Exercise instructions:
For the word "XNOR", return each line of the data in which it occurs.

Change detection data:
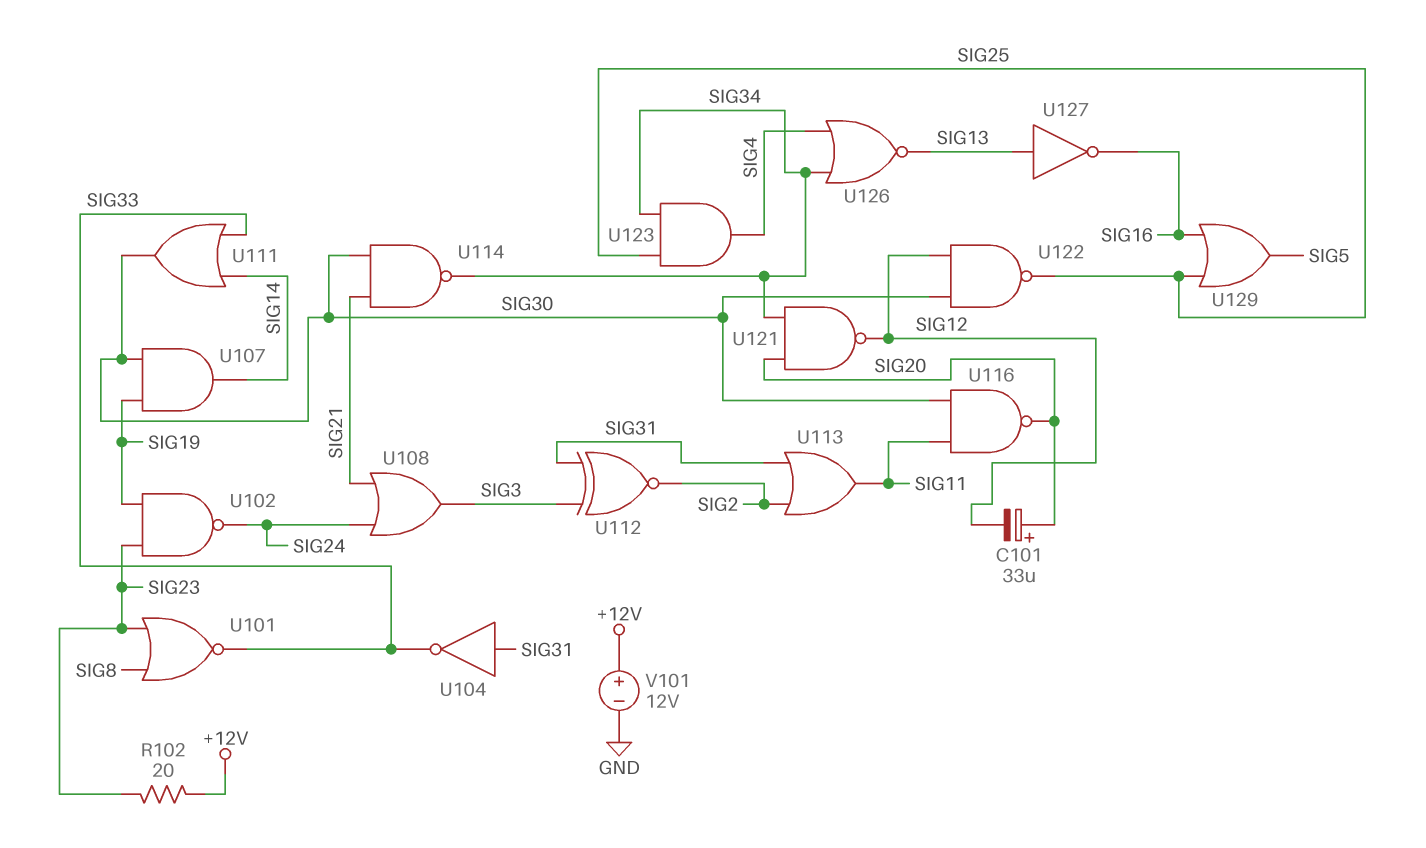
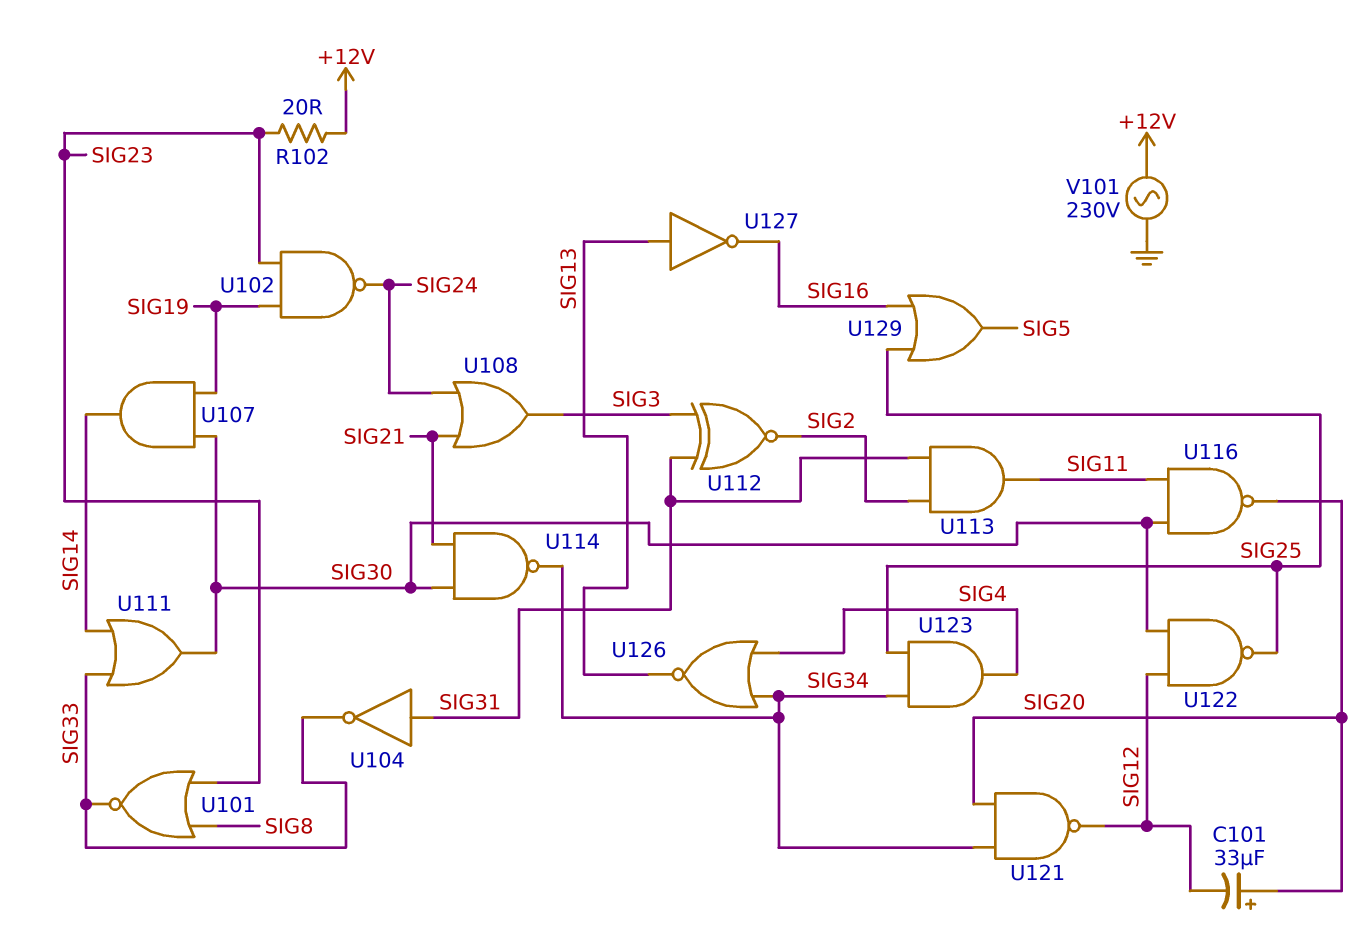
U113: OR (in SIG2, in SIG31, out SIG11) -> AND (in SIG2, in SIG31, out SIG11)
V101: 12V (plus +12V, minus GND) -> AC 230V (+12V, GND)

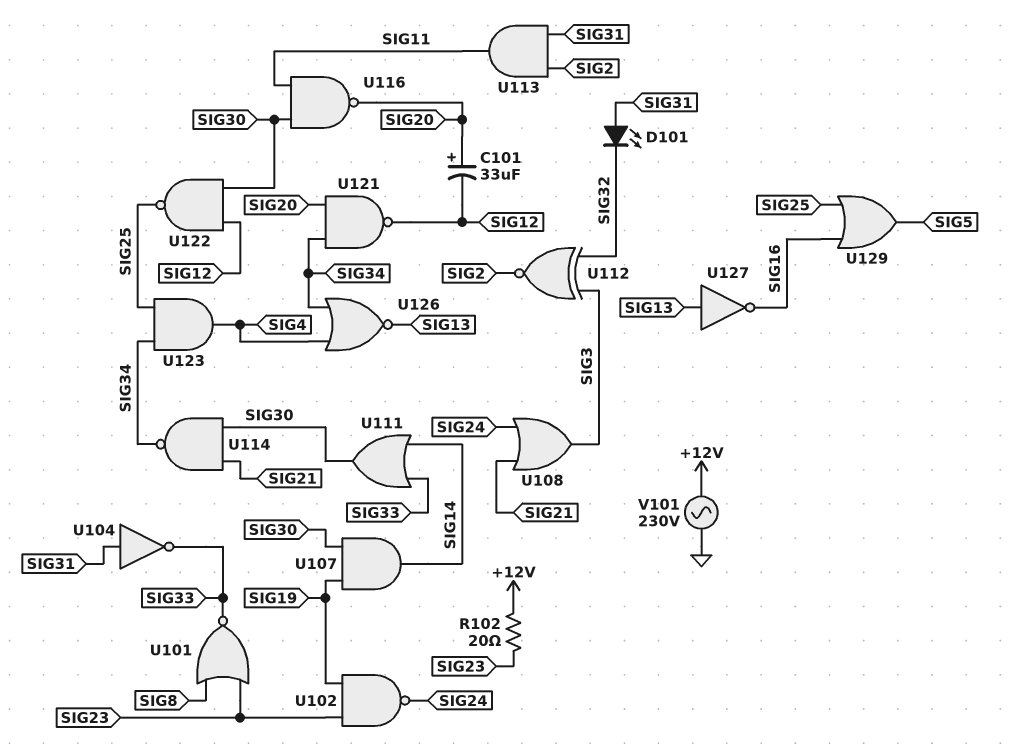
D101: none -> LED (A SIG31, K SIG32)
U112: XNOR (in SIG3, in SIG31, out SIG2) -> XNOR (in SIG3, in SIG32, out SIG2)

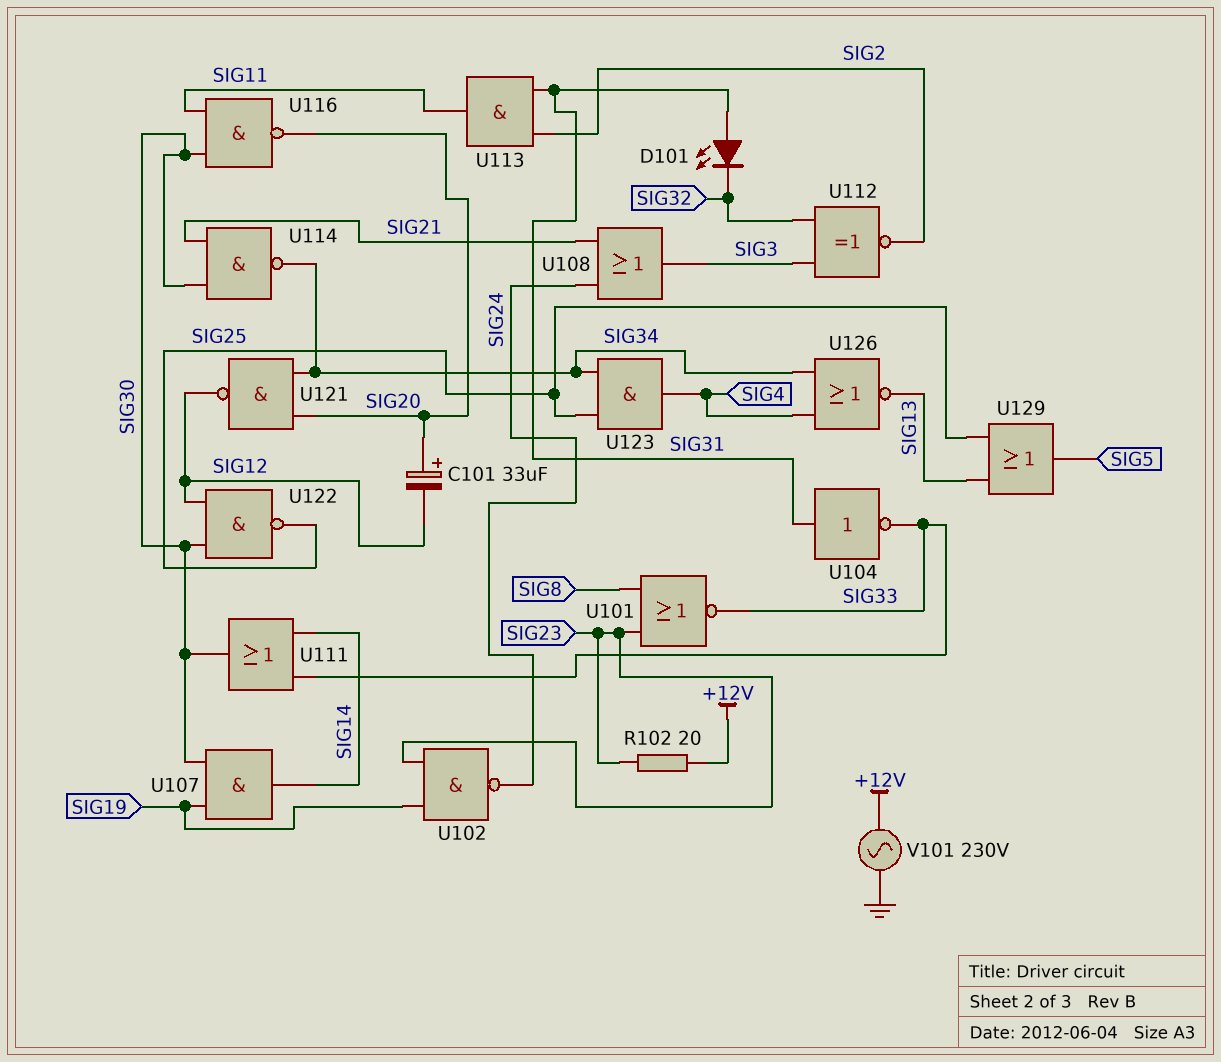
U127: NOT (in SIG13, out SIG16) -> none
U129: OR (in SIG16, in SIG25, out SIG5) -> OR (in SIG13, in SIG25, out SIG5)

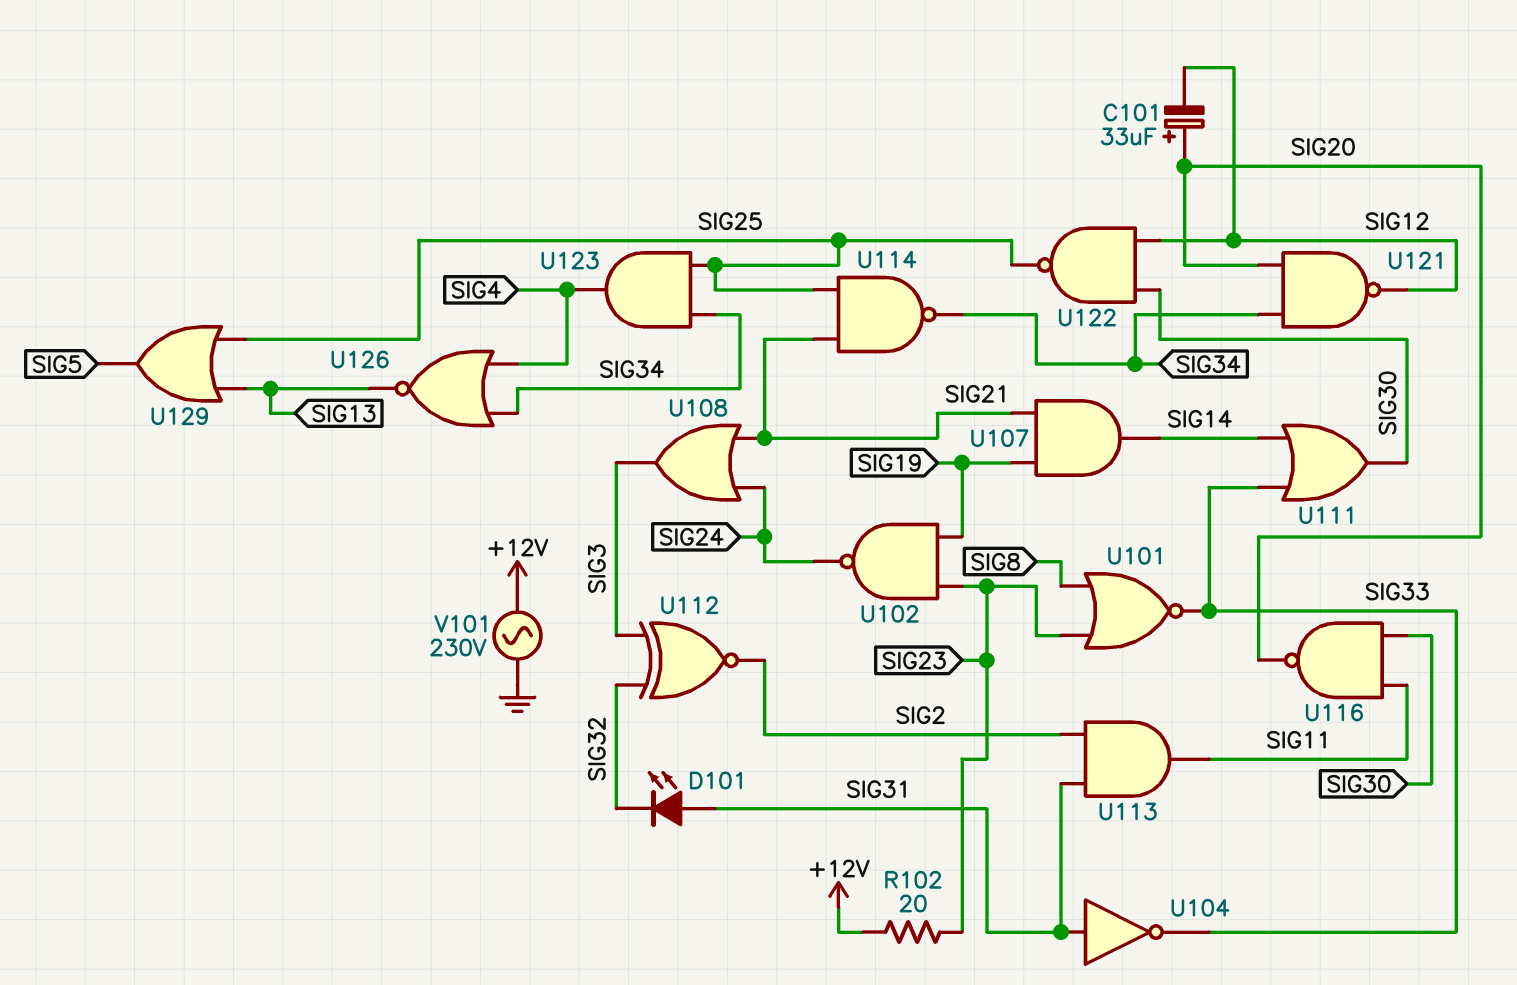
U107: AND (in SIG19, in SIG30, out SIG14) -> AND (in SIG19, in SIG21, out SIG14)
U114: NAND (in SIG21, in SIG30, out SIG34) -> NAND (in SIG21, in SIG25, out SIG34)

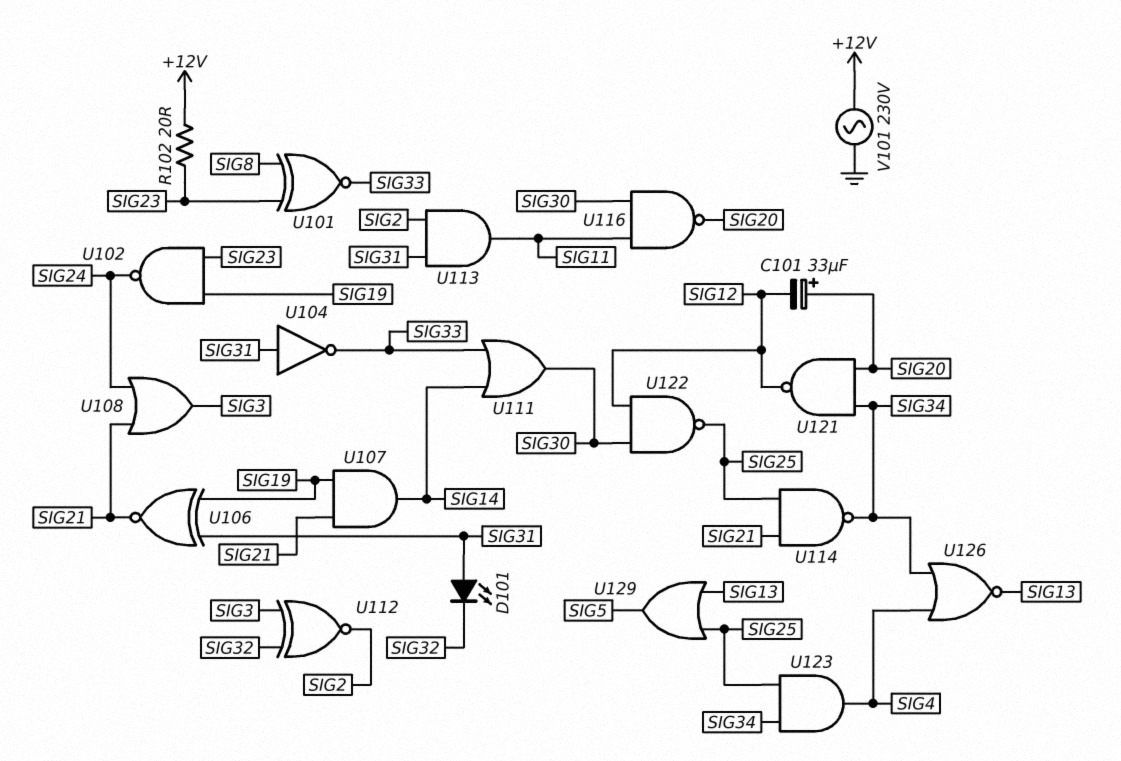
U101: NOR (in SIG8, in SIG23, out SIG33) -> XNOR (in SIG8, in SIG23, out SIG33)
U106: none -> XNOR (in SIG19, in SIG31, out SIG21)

...

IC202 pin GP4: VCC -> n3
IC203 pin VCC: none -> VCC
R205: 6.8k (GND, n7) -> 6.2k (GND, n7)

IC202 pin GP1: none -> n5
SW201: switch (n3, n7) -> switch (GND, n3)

Exercise output:
U112: XNOR (in SIG3, in SIG31, out SIG2) -> XNOR (in SIG3, in SIG32, out SIG2)
U101: NOR (in SIG8, in SIG23, out SIG33) -> XNOR (in SIG8, in SIG23, out SIG33)
U106: none -> XNOR (in SIG19, in SIG31, out SIG21)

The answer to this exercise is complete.